### Available data
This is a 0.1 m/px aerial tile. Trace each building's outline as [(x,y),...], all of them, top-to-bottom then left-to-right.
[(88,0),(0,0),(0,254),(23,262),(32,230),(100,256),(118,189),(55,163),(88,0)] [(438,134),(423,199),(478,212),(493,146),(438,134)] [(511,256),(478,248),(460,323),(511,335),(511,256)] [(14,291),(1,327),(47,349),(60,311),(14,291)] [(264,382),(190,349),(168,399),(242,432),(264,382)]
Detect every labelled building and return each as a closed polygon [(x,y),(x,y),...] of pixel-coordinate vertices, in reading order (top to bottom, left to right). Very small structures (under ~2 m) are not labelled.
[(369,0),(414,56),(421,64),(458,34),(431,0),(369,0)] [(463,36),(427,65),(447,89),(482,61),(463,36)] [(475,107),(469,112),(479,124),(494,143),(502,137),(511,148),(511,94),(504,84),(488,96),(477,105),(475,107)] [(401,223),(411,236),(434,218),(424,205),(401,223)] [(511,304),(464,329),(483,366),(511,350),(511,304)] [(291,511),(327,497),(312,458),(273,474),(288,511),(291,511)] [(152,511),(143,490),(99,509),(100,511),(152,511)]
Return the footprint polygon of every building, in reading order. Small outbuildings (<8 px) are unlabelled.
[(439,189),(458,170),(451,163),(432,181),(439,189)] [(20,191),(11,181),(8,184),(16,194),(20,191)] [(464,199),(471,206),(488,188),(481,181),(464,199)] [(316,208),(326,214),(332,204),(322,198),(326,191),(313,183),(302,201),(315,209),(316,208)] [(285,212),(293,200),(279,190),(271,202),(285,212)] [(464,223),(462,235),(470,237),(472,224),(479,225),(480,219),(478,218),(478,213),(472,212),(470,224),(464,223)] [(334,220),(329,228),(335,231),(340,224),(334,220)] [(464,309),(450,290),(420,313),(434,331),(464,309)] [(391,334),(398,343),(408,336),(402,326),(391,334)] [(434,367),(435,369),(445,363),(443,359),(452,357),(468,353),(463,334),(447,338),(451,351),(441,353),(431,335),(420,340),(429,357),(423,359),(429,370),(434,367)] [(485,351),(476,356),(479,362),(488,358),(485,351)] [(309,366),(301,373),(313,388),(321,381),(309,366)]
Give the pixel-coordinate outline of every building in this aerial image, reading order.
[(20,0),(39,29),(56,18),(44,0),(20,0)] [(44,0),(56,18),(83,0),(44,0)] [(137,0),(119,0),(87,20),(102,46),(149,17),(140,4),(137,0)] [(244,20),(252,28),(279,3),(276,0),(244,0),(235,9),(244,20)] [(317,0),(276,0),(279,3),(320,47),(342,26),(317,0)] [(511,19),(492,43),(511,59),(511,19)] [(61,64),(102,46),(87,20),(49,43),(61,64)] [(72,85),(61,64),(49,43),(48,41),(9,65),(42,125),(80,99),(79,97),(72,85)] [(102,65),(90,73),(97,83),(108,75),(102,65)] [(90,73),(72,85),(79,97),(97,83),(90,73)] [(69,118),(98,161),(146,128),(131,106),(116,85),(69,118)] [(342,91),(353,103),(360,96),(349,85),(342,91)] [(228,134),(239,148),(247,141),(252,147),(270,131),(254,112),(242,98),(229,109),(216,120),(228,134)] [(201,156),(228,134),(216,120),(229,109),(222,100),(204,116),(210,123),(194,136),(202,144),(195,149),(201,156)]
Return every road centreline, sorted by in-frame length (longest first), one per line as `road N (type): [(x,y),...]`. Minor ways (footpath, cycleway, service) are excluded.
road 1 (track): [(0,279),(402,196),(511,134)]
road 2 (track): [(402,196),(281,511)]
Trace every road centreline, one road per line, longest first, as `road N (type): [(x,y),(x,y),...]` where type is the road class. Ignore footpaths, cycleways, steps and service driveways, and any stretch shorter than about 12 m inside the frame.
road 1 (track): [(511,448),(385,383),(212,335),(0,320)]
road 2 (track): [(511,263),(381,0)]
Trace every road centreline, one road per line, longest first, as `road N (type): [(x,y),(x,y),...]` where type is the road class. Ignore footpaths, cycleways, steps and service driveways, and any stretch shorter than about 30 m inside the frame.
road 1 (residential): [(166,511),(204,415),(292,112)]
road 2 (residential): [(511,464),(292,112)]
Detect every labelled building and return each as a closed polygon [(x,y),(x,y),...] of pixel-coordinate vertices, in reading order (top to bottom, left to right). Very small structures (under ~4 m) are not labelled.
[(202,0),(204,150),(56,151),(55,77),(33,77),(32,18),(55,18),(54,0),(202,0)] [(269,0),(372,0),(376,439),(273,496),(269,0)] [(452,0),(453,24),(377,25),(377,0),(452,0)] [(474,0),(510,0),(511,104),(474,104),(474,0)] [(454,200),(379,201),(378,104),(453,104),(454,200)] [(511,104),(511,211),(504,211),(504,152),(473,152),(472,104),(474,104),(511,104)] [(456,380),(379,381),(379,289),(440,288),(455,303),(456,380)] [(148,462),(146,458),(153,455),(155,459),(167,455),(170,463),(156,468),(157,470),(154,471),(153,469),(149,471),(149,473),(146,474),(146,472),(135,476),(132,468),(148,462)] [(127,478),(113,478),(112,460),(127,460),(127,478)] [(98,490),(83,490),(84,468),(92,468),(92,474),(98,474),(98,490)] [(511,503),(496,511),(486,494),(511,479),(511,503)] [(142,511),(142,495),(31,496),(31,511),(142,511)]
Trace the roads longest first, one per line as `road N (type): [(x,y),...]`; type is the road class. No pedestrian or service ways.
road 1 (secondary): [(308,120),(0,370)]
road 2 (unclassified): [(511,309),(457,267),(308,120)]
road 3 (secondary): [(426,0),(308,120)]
######
* Task goal:
Copy every line of the records above that contains the word "aerial". Case counts.

* Expected output:
This is a 0.1 m/px aerial tile. Trace each building's outline as [(x,y),...], all of them, top-to-bottom then left-to-right.
Give the pixel-coordinate outline of every building in this aerial image, reading order.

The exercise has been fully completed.